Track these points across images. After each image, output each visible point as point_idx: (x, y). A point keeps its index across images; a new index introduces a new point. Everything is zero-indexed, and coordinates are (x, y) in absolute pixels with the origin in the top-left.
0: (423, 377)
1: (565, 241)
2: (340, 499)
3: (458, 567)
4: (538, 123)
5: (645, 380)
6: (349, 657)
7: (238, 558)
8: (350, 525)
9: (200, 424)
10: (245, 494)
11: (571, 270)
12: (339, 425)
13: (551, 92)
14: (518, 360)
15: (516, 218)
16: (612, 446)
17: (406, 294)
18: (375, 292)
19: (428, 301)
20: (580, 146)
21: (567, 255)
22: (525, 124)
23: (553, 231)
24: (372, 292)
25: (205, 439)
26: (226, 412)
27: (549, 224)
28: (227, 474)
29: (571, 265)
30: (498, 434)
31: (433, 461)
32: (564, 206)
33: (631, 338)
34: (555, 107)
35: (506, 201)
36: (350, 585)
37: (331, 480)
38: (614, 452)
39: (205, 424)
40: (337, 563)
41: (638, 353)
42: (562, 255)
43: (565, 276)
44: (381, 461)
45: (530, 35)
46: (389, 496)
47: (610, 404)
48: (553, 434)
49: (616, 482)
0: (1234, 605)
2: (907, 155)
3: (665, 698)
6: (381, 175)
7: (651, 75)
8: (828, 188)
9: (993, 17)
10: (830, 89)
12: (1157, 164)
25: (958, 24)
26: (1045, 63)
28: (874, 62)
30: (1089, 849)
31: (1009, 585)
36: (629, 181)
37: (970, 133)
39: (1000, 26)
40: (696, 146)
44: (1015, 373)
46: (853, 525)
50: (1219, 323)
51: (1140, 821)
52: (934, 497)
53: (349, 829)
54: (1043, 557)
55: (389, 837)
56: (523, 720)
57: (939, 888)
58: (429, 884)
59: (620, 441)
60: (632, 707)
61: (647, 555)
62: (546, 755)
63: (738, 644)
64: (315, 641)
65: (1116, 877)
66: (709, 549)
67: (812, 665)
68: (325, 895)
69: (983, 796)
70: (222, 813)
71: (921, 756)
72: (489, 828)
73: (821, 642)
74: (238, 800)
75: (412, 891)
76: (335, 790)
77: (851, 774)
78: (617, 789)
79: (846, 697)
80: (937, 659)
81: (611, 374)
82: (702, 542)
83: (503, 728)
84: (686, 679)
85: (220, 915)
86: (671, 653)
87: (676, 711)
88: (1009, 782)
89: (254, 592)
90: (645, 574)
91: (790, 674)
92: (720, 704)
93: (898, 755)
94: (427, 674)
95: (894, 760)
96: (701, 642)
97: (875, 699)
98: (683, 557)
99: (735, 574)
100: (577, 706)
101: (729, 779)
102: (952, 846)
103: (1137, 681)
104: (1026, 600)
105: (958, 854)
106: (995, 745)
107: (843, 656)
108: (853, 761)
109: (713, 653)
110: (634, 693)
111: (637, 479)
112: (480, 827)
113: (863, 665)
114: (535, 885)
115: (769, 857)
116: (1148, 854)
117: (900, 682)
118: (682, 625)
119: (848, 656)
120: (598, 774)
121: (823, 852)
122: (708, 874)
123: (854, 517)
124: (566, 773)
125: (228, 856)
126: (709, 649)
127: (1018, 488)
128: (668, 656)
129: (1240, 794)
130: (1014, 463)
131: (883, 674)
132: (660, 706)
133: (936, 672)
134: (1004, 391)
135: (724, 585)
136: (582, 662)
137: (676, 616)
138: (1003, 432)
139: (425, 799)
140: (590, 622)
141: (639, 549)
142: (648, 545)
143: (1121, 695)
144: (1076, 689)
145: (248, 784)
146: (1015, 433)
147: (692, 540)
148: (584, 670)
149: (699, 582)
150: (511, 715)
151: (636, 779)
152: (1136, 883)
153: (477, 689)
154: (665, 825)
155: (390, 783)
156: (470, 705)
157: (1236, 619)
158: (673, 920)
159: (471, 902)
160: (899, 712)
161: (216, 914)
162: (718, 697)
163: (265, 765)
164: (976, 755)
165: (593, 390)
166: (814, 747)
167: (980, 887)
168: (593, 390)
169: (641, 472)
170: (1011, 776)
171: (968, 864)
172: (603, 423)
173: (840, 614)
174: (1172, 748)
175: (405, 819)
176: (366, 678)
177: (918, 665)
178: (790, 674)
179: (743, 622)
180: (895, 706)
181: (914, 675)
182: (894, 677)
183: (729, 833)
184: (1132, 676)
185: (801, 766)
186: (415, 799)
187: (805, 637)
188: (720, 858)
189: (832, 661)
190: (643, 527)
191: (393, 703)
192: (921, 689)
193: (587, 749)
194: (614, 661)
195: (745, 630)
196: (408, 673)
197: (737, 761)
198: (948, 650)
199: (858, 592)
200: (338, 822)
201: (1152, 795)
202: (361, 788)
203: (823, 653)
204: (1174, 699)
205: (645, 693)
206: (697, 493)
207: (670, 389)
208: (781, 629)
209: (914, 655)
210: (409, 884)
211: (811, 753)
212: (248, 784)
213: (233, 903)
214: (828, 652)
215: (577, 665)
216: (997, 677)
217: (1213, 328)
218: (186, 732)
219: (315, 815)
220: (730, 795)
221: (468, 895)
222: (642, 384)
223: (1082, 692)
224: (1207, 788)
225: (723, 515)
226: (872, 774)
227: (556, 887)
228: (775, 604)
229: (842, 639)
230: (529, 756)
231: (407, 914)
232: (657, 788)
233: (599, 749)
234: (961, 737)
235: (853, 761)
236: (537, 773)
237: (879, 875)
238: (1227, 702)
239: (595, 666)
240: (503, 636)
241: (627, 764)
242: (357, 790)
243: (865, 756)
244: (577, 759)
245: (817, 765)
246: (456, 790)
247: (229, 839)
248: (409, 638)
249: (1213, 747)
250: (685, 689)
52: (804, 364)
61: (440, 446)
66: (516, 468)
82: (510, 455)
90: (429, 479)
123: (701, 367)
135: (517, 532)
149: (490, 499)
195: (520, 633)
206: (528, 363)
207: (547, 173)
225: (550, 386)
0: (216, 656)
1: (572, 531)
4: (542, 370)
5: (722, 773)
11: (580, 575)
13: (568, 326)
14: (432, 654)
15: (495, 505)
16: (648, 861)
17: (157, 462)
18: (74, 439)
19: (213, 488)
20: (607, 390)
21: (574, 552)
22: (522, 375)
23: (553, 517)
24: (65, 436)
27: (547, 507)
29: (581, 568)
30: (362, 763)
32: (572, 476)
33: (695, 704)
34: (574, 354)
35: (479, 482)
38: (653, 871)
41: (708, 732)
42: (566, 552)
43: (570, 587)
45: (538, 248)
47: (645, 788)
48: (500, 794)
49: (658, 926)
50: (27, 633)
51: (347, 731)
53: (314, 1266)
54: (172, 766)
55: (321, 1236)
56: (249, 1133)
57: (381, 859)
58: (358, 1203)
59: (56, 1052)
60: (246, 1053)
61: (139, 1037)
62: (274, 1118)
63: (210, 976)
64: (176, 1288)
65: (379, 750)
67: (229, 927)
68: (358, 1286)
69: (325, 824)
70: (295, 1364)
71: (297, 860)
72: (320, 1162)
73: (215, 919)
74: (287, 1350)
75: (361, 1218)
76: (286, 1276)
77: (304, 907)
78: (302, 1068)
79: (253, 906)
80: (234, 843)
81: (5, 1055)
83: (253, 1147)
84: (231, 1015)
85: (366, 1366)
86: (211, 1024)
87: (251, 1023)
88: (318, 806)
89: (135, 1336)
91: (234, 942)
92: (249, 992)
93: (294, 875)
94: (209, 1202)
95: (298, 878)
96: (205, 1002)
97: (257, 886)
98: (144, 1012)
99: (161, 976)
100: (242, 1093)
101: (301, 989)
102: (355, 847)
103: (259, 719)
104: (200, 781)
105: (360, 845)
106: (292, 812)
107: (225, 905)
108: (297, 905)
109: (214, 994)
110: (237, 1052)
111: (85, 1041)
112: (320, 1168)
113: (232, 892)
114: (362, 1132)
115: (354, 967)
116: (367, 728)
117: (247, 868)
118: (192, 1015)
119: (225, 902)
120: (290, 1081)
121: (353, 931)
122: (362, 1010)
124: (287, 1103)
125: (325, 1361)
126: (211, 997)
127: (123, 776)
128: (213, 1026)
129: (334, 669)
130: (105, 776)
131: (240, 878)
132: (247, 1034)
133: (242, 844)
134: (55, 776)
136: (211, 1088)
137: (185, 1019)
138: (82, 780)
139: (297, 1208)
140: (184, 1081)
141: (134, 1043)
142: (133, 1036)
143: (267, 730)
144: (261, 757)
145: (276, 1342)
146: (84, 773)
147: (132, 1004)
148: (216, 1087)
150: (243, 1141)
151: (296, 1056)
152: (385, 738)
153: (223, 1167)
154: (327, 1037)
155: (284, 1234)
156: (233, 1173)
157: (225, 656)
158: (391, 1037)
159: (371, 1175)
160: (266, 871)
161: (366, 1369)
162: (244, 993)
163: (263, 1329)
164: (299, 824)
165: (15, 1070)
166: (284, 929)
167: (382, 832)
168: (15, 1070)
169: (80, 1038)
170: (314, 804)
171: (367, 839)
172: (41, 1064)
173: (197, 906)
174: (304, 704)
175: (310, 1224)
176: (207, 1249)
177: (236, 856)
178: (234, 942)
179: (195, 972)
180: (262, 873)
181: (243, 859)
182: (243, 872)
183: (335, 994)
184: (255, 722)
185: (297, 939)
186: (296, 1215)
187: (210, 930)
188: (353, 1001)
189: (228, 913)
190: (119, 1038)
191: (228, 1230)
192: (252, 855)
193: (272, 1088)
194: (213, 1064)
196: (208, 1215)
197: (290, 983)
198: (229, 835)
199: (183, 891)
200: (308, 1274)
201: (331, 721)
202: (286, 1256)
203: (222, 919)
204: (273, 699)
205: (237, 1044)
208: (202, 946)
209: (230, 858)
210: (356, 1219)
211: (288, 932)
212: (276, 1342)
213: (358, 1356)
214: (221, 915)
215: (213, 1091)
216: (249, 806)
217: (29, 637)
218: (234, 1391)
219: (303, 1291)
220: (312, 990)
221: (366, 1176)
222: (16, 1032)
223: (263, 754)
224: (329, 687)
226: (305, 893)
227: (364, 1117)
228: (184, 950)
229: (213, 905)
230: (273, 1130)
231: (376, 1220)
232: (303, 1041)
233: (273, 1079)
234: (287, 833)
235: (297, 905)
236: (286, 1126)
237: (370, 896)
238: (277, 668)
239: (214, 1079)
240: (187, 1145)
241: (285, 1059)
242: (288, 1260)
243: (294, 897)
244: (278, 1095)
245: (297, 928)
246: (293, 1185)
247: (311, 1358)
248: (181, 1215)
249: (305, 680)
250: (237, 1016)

Exercise: Pull out every line from the records above that contains the string "these".

Response for this exercise:
Track these points across images. After each image, output each visible point as point_idx: (x, y). A point keeps its index across images; a new index introduces a new point. Everything is zero-indexed, and coordinates are (x, y) in absolute pixels with the origin in the top-left.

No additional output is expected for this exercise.